BEGIN Material for this task
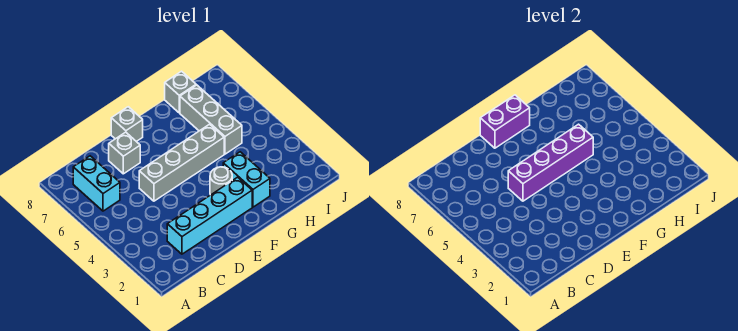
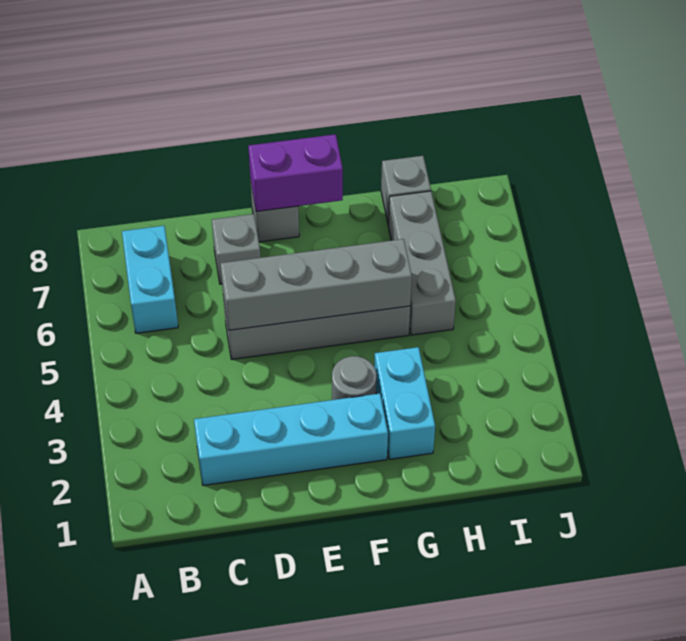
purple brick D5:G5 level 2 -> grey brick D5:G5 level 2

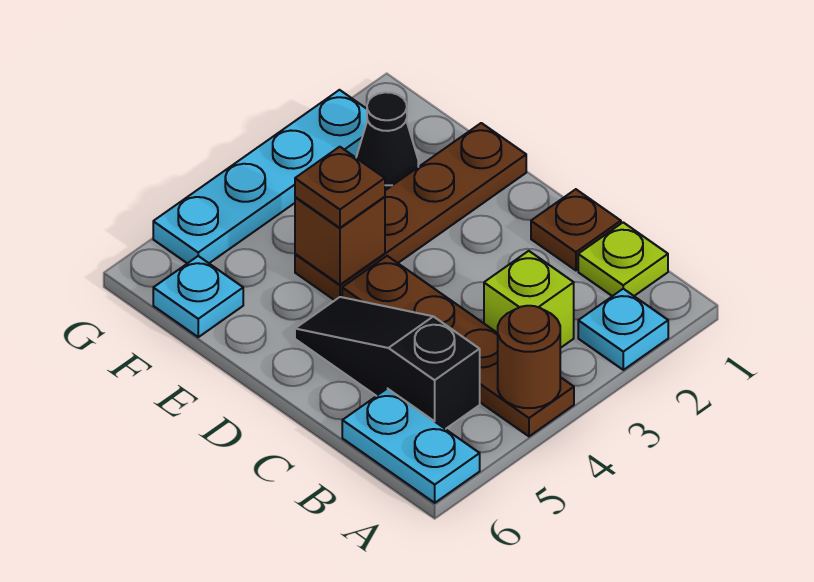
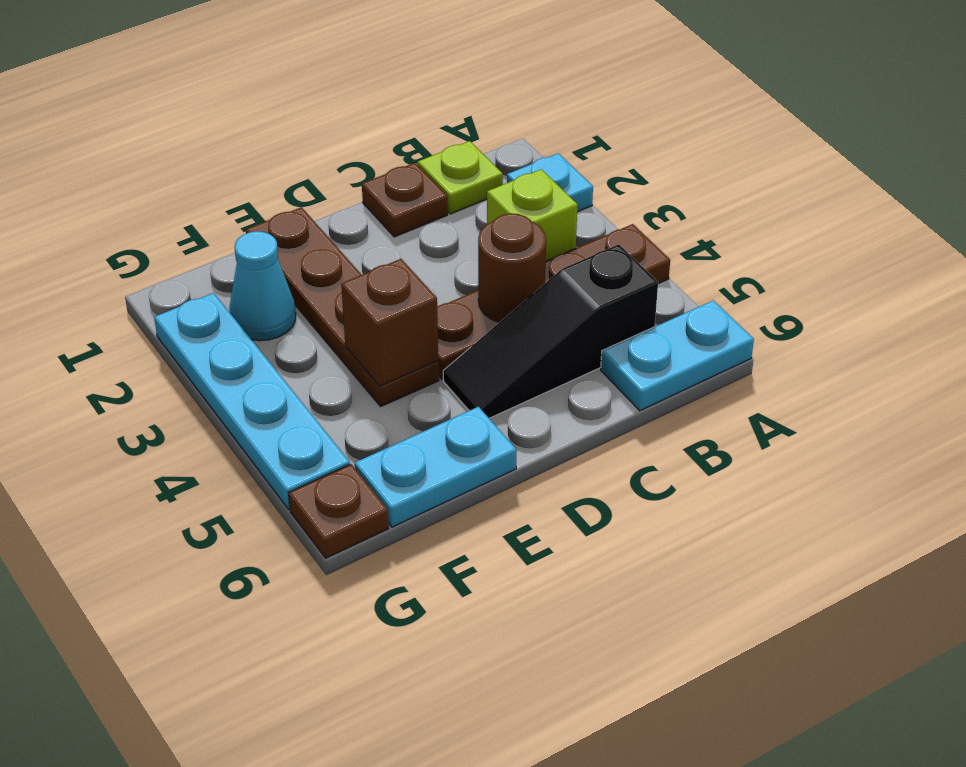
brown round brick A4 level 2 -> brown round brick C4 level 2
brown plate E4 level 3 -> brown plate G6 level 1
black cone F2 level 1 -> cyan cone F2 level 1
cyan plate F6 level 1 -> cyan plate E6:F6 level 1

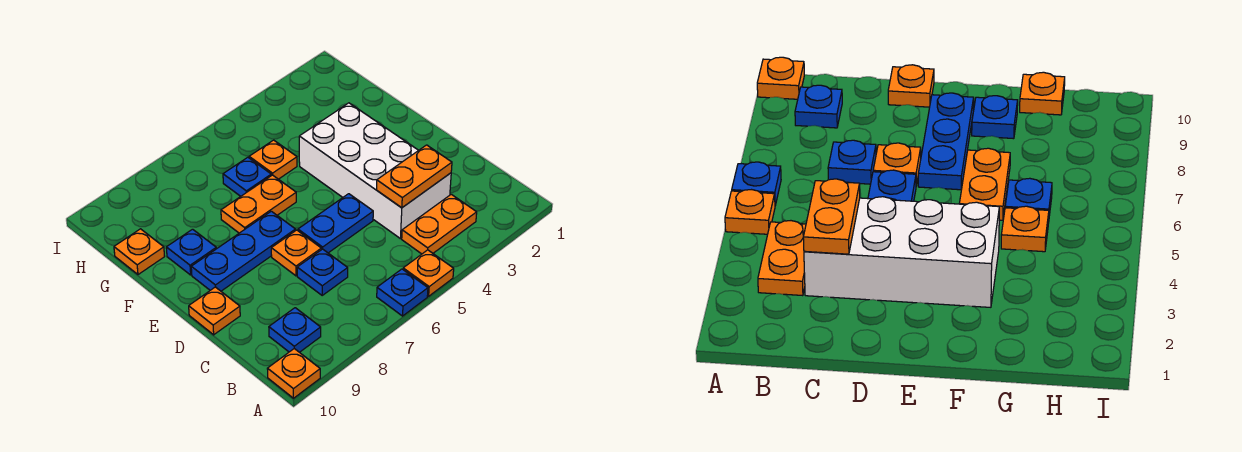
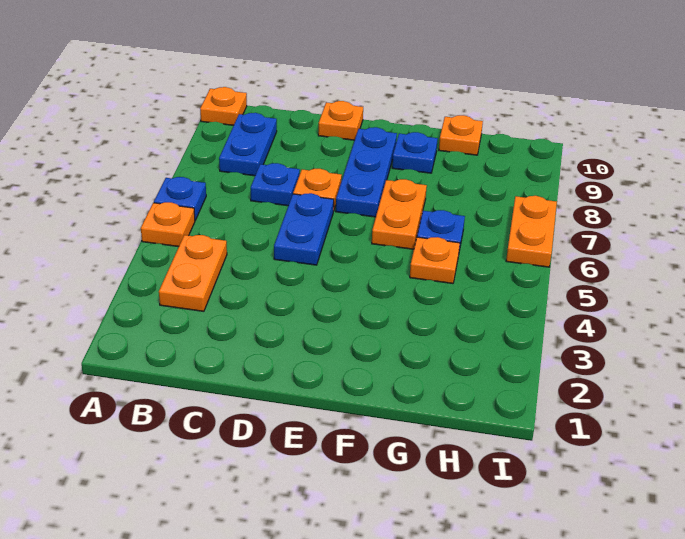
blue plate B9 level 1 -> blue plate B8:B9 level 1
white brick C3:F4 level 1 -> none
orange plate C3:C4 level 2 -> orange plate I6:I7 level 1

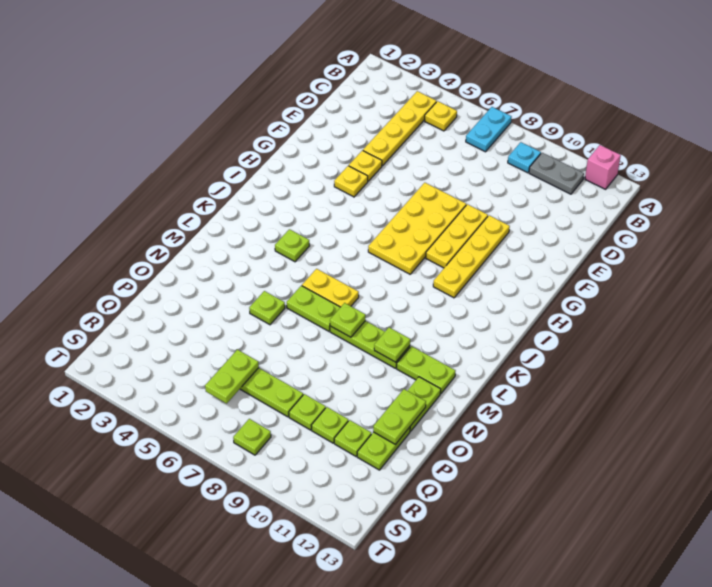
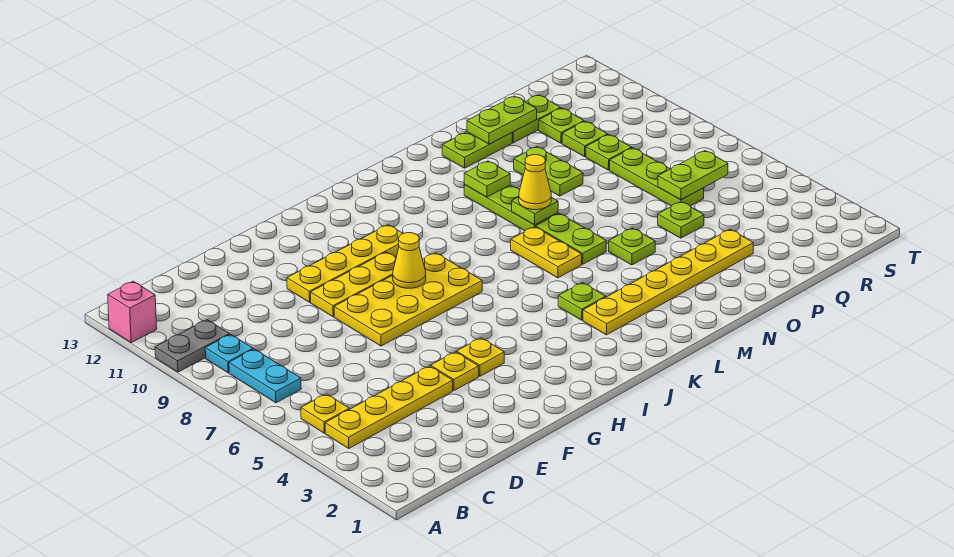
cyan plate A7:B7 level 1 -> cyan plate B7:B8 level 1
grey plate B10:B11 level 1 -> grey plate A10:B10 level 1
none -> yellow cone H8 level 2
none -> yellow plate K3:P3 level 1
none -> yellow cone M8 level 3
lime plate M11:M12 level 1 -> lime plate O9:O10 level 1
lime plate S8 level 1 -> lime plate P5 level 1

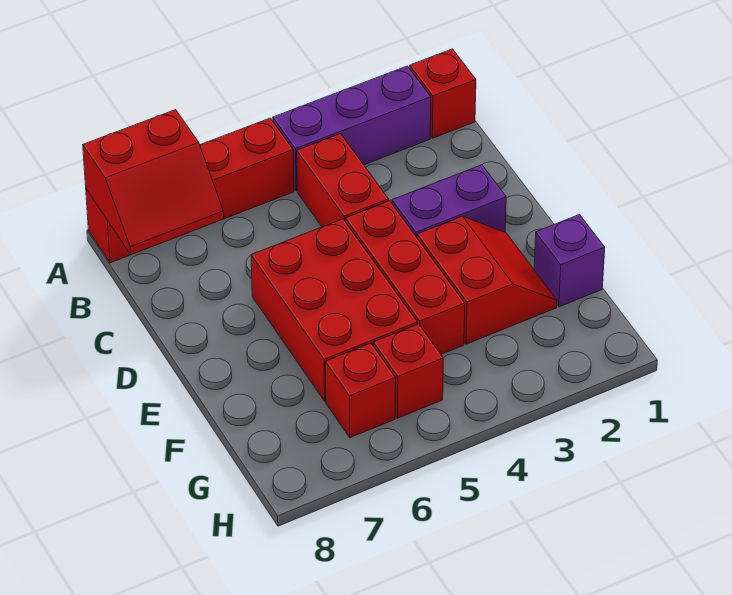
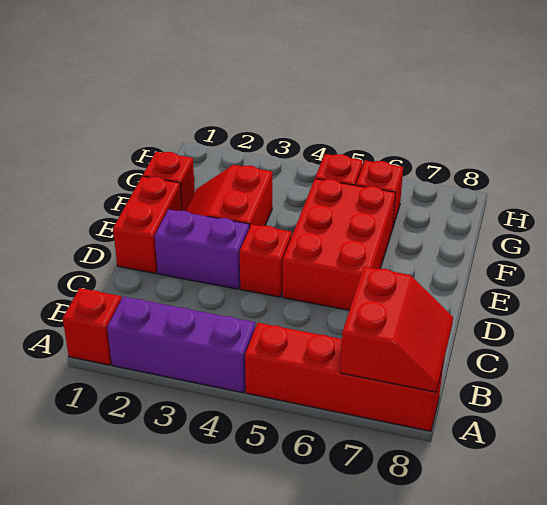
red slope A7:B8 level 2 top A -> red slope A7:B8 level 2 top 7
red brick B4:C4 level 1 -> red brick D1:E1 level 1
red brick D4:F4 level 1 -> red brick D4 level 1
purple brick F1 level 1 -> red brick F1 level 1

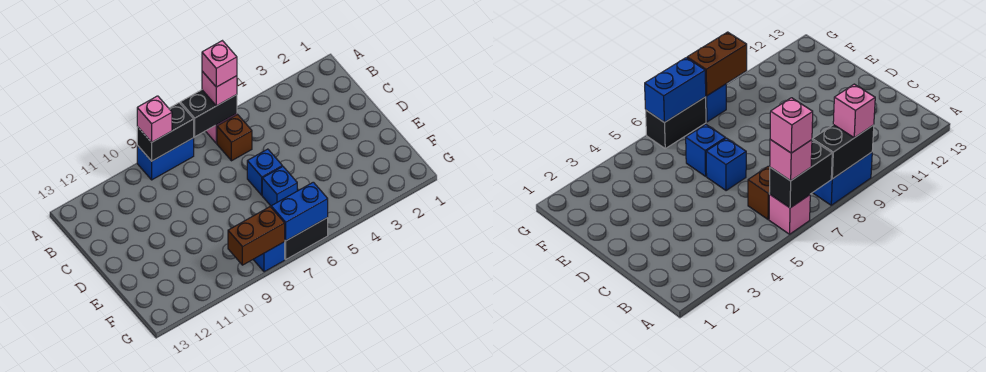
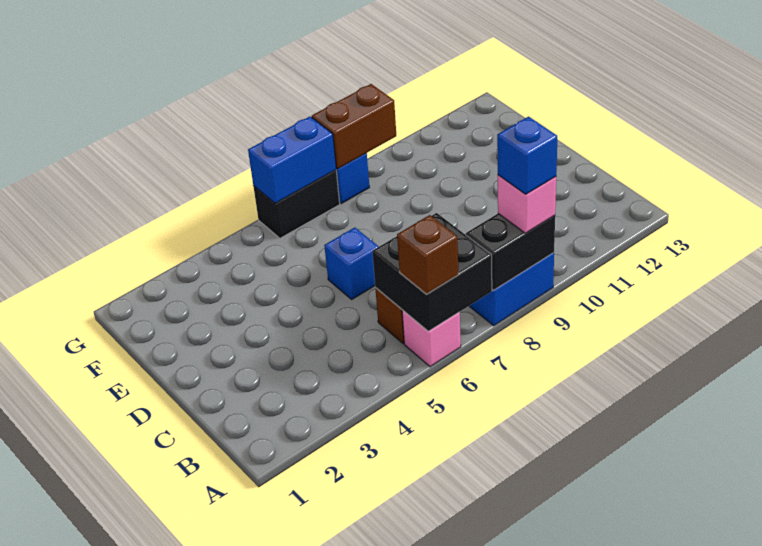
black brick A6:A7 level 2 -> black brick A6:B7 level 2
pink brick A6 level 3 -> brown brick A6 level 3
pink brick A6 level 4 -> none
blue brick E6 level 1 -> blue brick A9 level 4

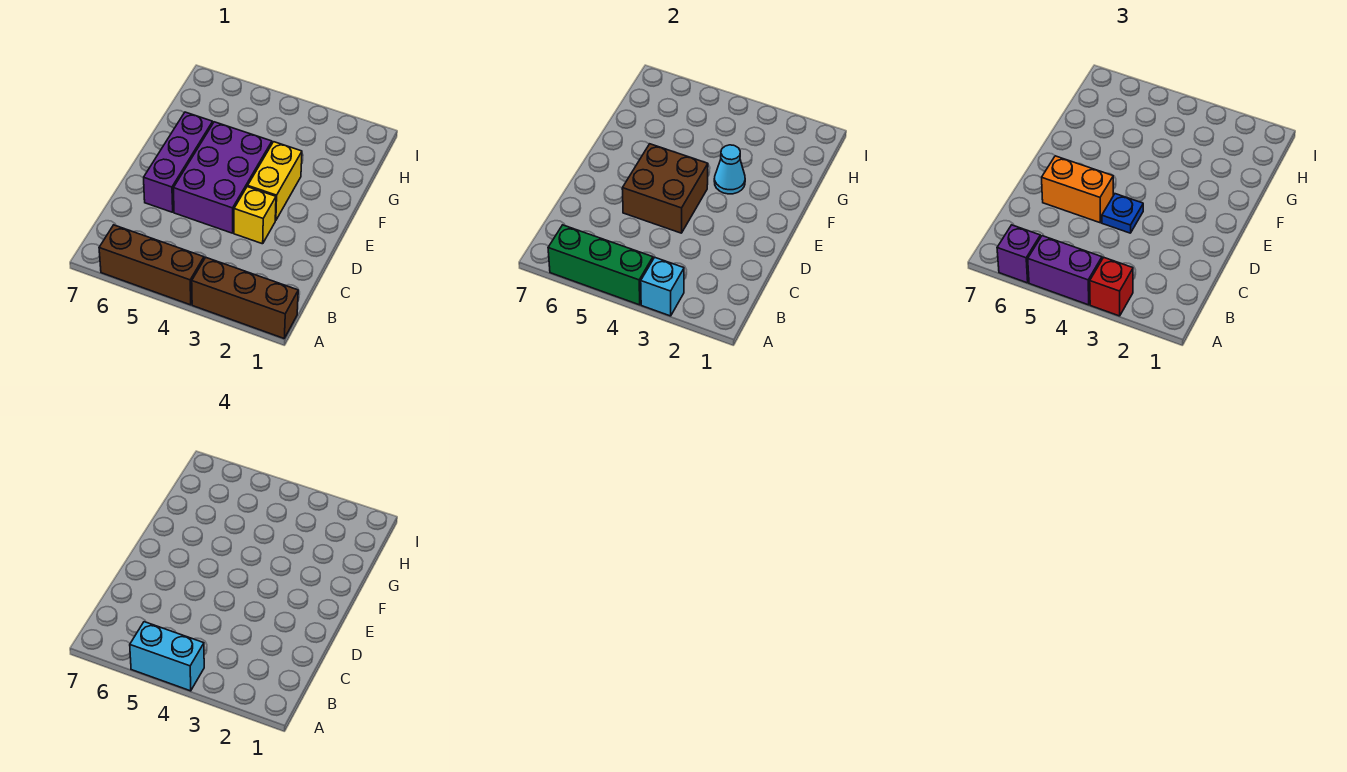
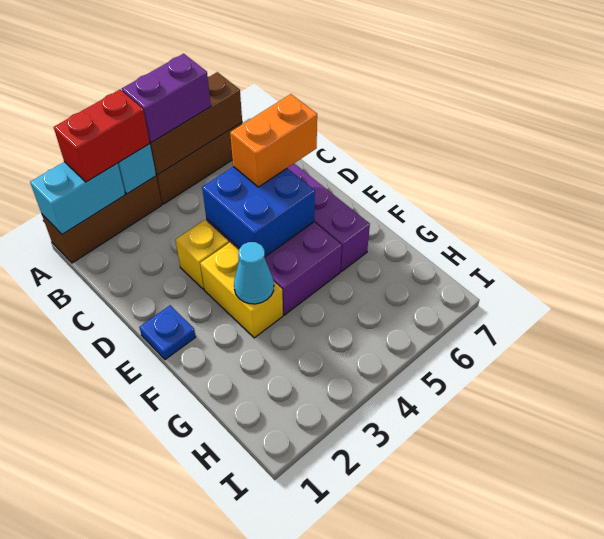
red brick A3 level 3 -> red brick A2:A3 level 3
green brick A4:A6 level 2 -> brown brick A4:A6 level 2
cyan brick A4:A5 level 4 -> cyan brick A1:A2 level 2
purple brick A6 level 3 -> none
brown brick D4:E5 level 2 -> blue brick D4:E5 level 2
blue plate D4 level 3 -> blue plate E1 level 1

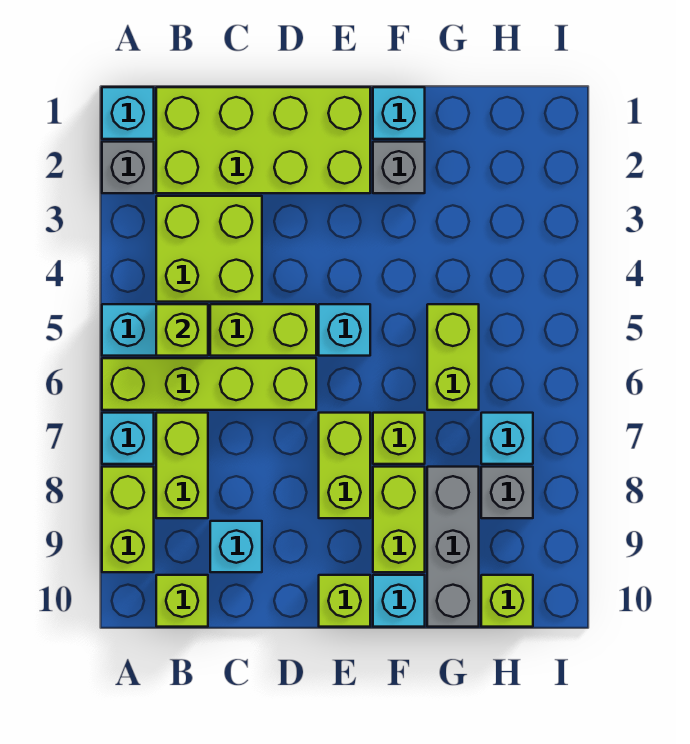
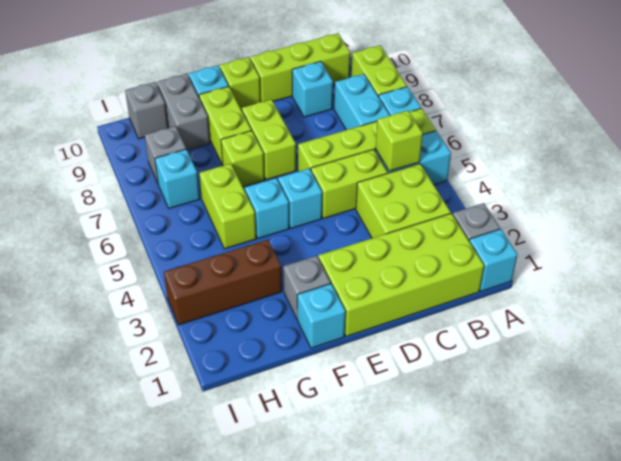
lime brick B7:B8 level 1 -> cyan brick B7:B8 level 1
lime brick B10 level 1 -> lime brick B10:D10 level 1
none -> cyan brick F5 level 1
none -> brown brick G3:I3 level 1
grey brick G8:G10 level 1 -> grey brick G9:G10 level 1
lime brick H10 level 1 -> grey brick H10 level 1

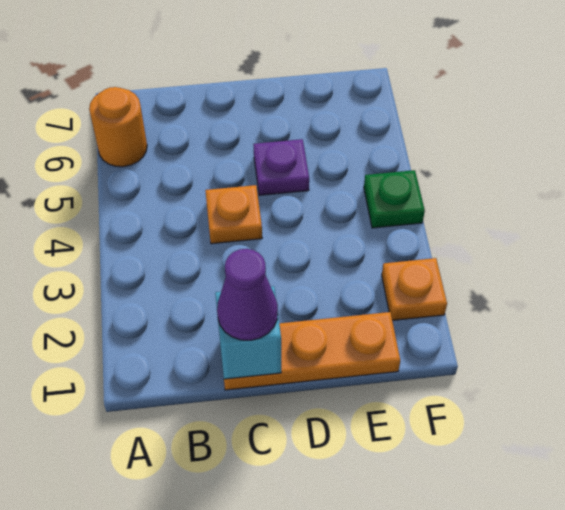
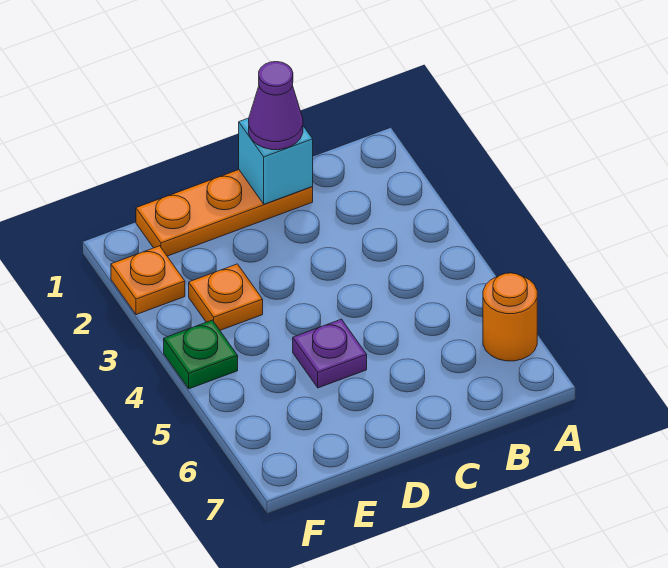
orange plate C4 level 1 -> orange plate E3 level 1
END Material for this task
Task
Line by line, write out the material above exactly, with no images.

Result
purple brick D5:G5 level 2 -> grey brick D5:G5 level 2

brown round brick A4 level 2 -> brown round brick C4 level 2
brown plate E4 level 3 -> brown plate G6 level 1
black cone F2 level 1 -> cyan cone F2 level 1
cyan plate F6 level 1 -> cyan plate E6:F6 level 1

blue plate B9 level 1 -> blue plate B8:B9 level 1
white brick C3:F4 level 1 -> none
orange plate C3:C4 level 2 -> orange plate I6:I7 level 1

cyan plate A7:B7 level 1 -> cyan plate B7:B8 level 1
grey plate B10:B11 level 1 -> grey plate A10:B10 level 1
none -> yellow cone H8 level 2
none -> yellow plate K3:P3 level 1
none -> yellow cone M8 level 3
lime plate M11:M12 level 1 -> lime plate O9:O10 level 1
lime plate S8 level 1 -> lime plate P5 level 1

red slope A7:B8 level 2 top A -> red slope A7:B8 level 2 top 7
red brick B4:C4 level 1 -> red brick D1:E1 level 1
red brick D4:F4 level 1 -> red brick D4 level 1
purple brick F1 level 1 -> red brick F1 level 1

black brick A6:A7 level 2 -> black brick A6:B7 level 2
pink brick A6 level 3 -> brown brick A6 level 3
pink brick A6 level 4 -> none
blue brick E6 level 1 -> blue brick A9 level 4

red brick A3 level 3 -> red brick A2:A3 level 3
green brick A4:A6 level 2 -> brown brick A4:A6 level 2
cyan brick A4:A5 level 4 -> cyan brick A1:A2 level 2
purple brick A6 level 3 -> none
brown brick D4:E5 level 2 -> blue brick D4:E5 level 2
blue plate D4 level 3 -> blue plate E1 level 1

lime brick B7:B8 level 1 -> cyan brick B7:B8 level 1
lime brick B10 level 1 -> lime brick B10:D10 level 1
none -> cyan brick F5 level 1
none -> brown brick G3:I3 level 1
grey brick G8:G10 level 1 -> grey brick G9:G10 level 1
lime brick H10 level 1 -> grey brick H10 level 1

orange plate C4 level 1 -> orange plate E3 level 1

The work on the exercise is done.